_Exercise_. Reproduce exactly, and only, the lines below from the one containing "(172, 372) = (628, 564): turquoise" through the one containing "(467, 185) = (556, 109): brown".

-*-

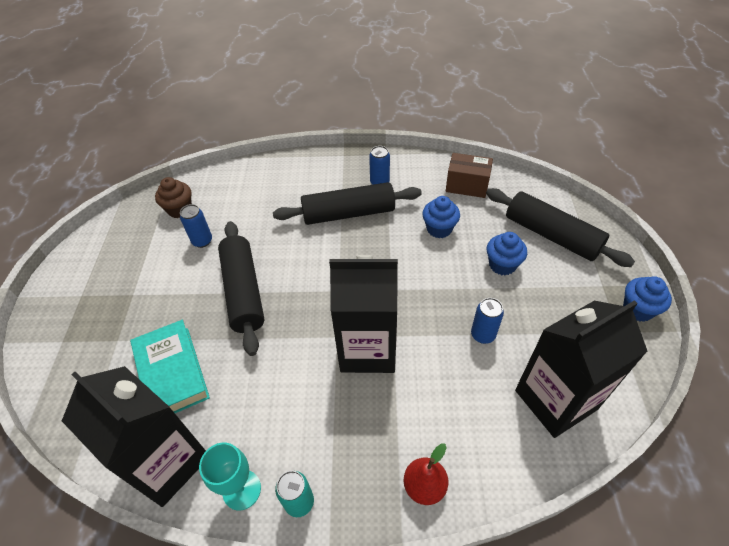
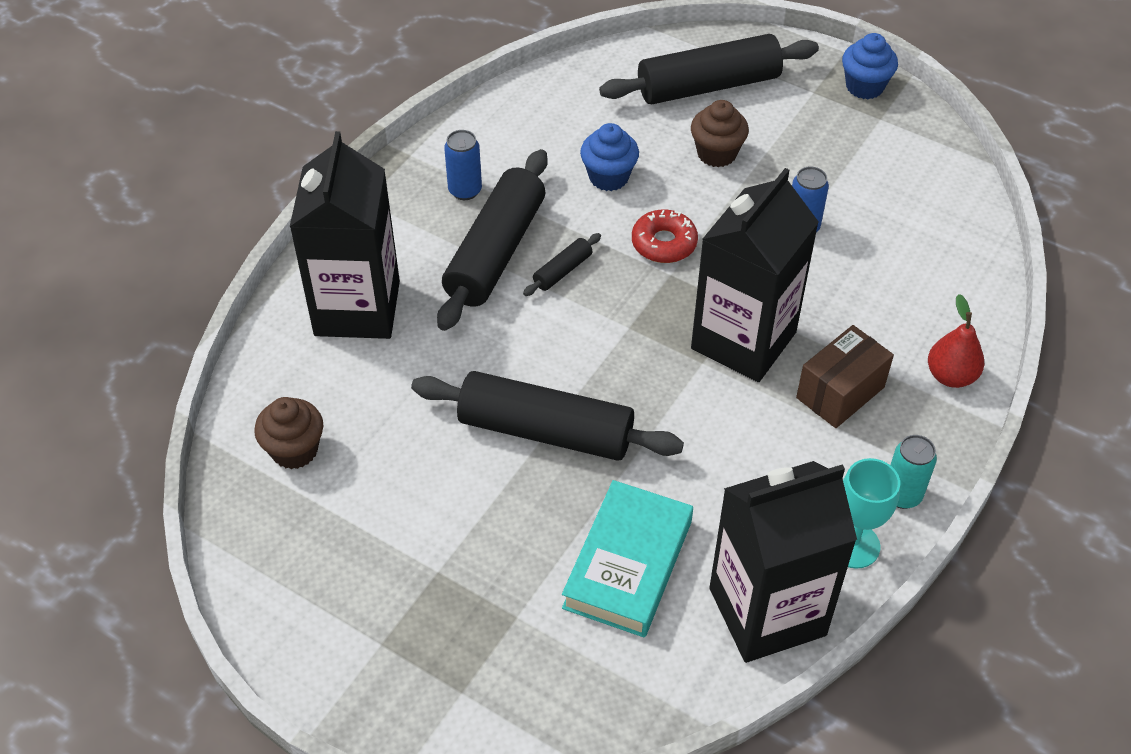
camera: 60 degrees left, 0 degrees up
(172, 372) = (628, 564): turquoise book -> turquoise book turned 75 degrees counterclockwise
(202, 241) = (397, 445): blue can -> none
(356, 244) = (562, 271): none -> black rolling pin
(412, 275) = (664, 243): none -> red donut
(467, 185) = (556, 109): brown box -> brown box (840, 392)
(502, 265) = (716, 153): blue cupcake -> brown cupcake
(555, 399) = (923, 217): black carton -> black carton (357, 308)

-*-

_Your response_.
(172, 372) = (628, 564): turquoise book -> turquoise book turned 75 degrees counterclockwise
(202, 241) = (397, 445): blue can -> none
(356, 244) = (562, 271): none -> black rolling pin
(412, 275) = (664, 243): none -> red donut
(467, 185) = (556, 109): brown box -> brown box (840, 392)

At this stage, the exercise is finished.